EXERCISE:
Among the lines of the data, copy those that hold "VEXT".

DATA SUPPLIED:
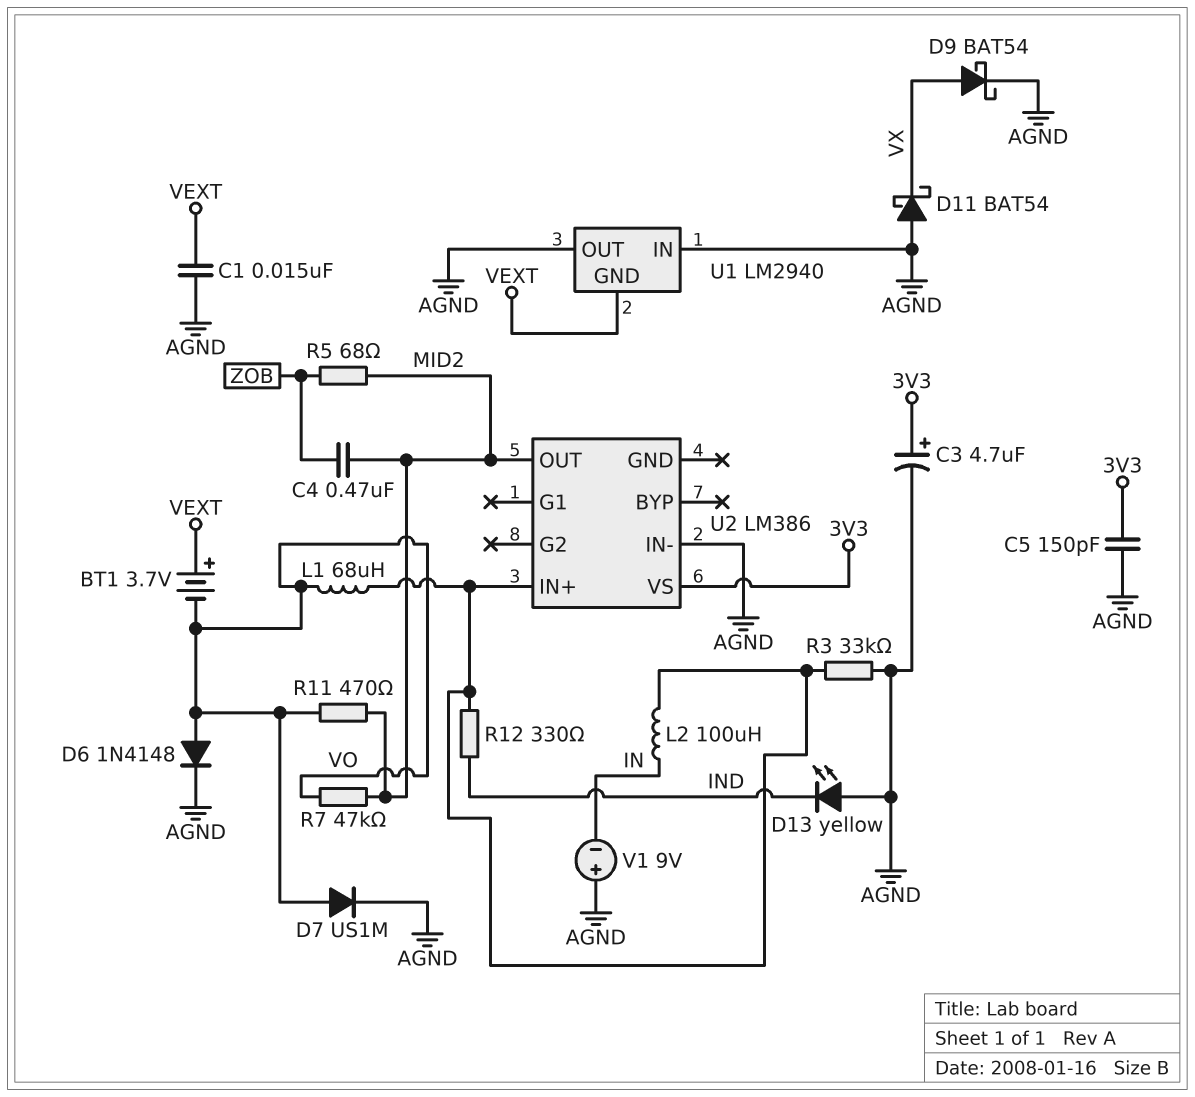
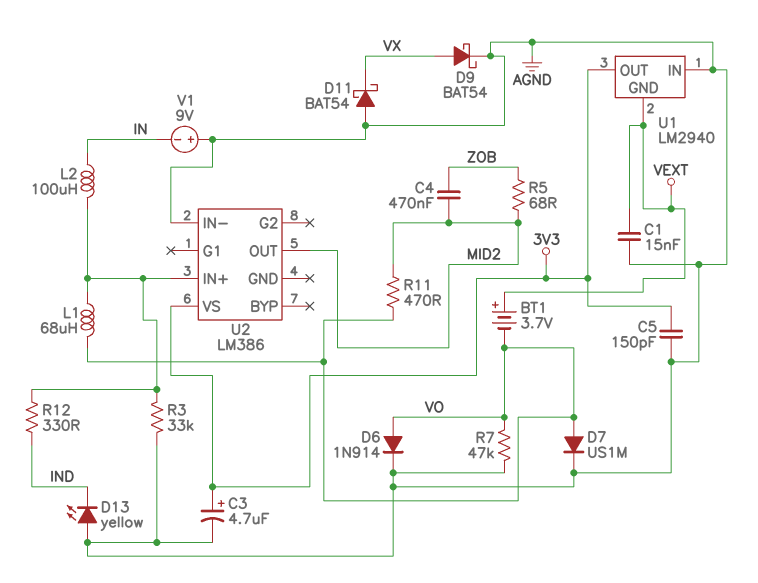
D6: diode 1N4148 (A VO, K AGND) -> diode 1N914 (A VO, K AGND)
R7: 47k (MID2, VO) -> 47k (AGND, VO)
U1 pin OUT: AGND -> 3V3

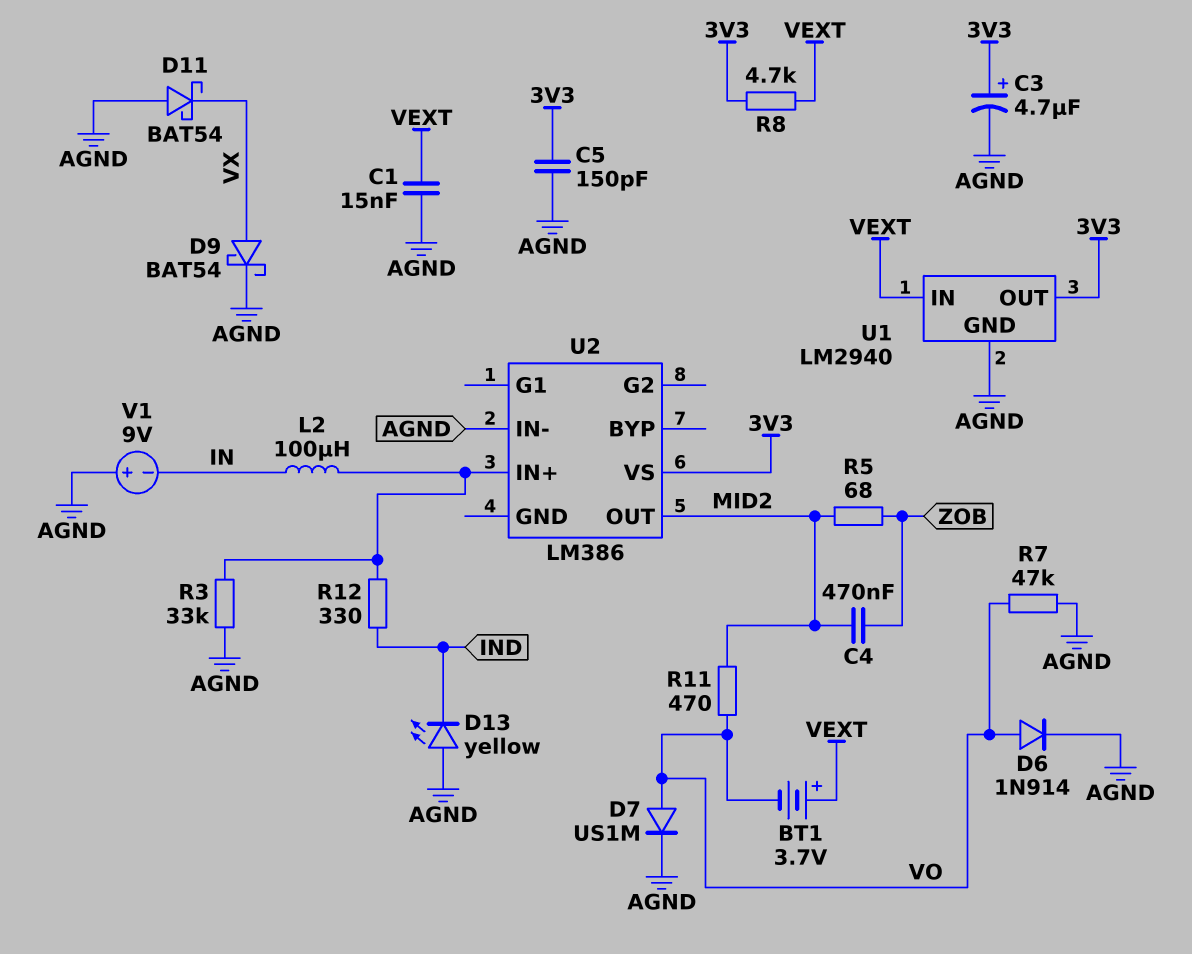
L1: 68uH (U2/IN+, VO) -> none
R8: none -> 4.7k (3V3, VEXT)
U1 pin GND: VEXT -> AGND
U1 pin IN: AGND -> VEXT

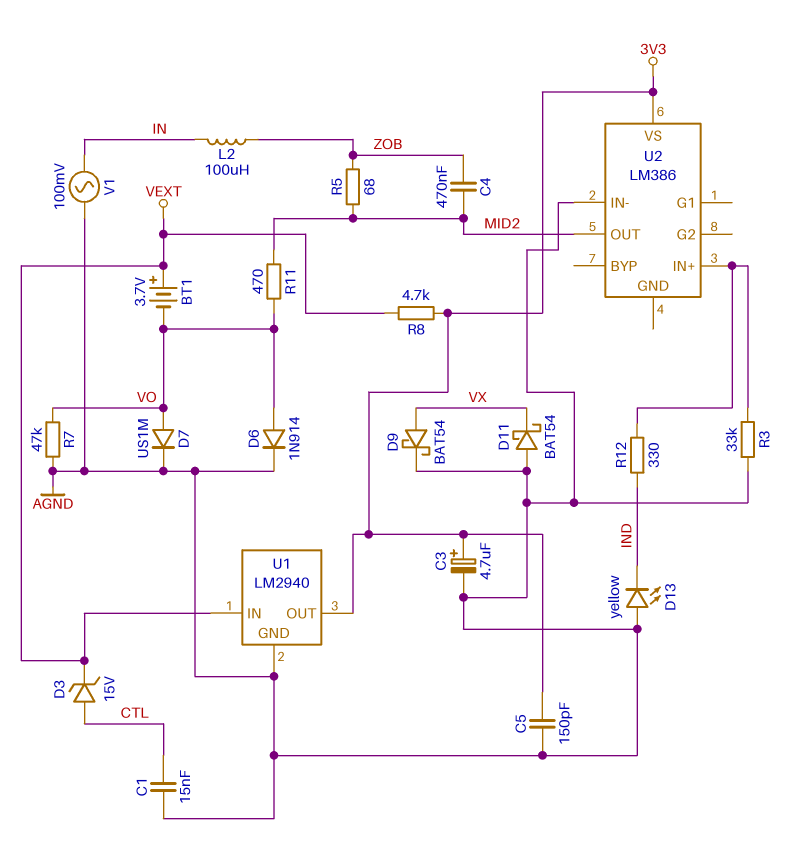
C1: 15nF (AGND, VEXT) -> 15nF (AGND, CTL)
D3: none -> zener 15V (A CTL, K VEXT)
L2: 100uH (IN, U2/IN+) -> 100uH (IN, ZOB)
V1: 9V (plus AGND, minus IN) -> AC 100mV (AGND, IN)

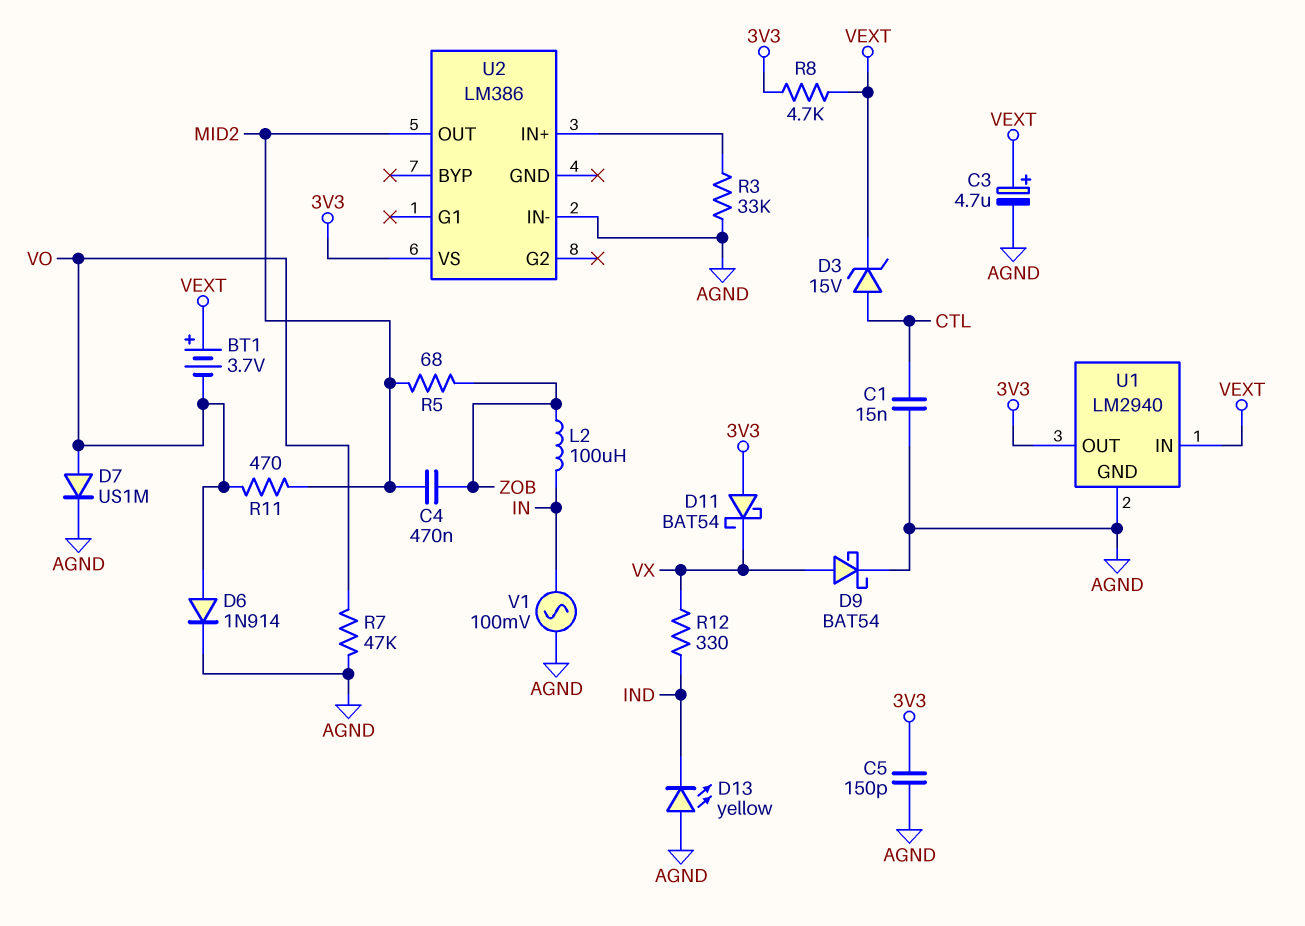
C3: 4.7uF (plus 3V3, minus AGND) -> 4.7uF (plus VEXT, minus AGND)
D11: schottky BAT54 (A AGND, K VX) -> schottky BAT54 (A 3V3, K VX)
R12: 330 (IND, U2/IN+) -> 330 (IND, VX)

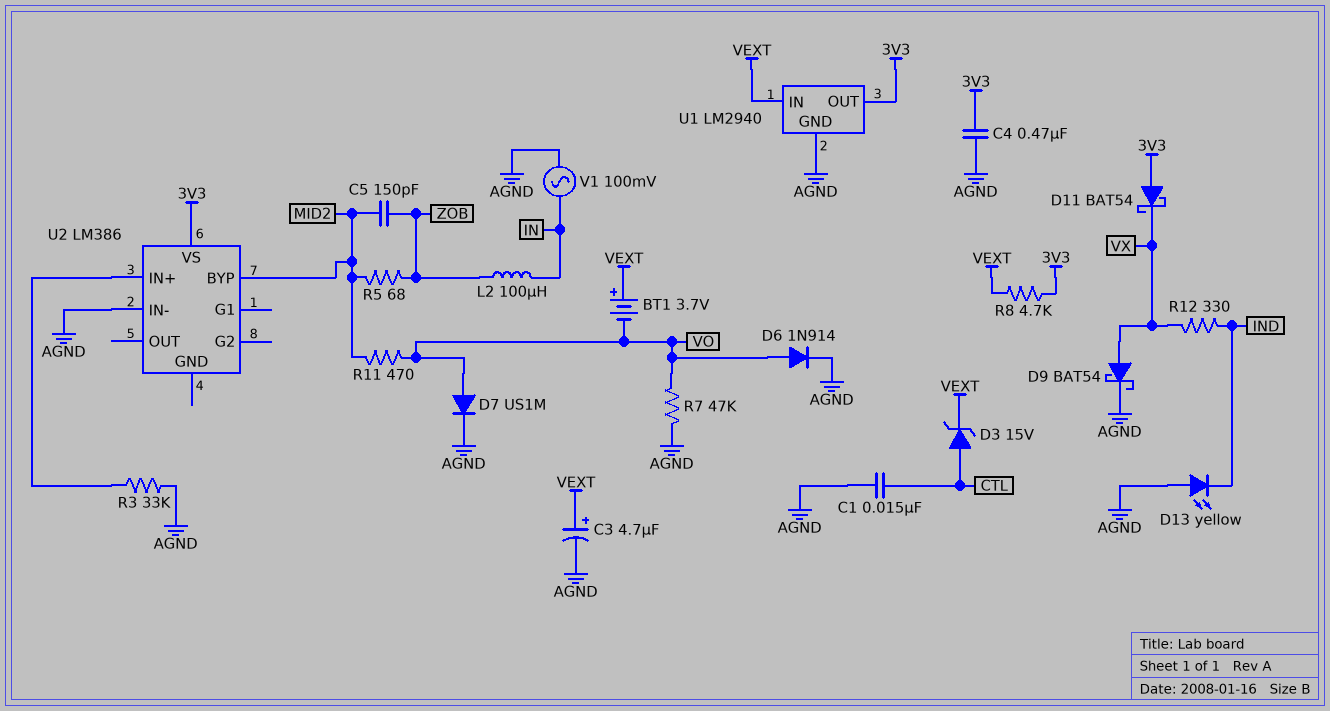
C4: 470nF (MID2, ZOB) -> 470nF (3V3, AGND)
C5: 150pF (3V3, AGND) -> 150pF (MID2, ZOB)
U2 pin BYP: none -> MID2
U2 pin OUT: MID2 -> none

ANSWER TO THE EXERCISE:
R8: none -> 4.7k (3V3, VEXT)
U1 pin GND: VEXT -> AGND
U1 pin IN: AGND -> VEXT
C1: 15nF (AGND, VEXT) -> 15nF (AGND, CTL)
D3: none -> zener 15V (A CTL, K VEXT)
C3: 4.7uF (plus 3V3, minus AGND) -> 4.7uF (plus VEXT, minus AGND)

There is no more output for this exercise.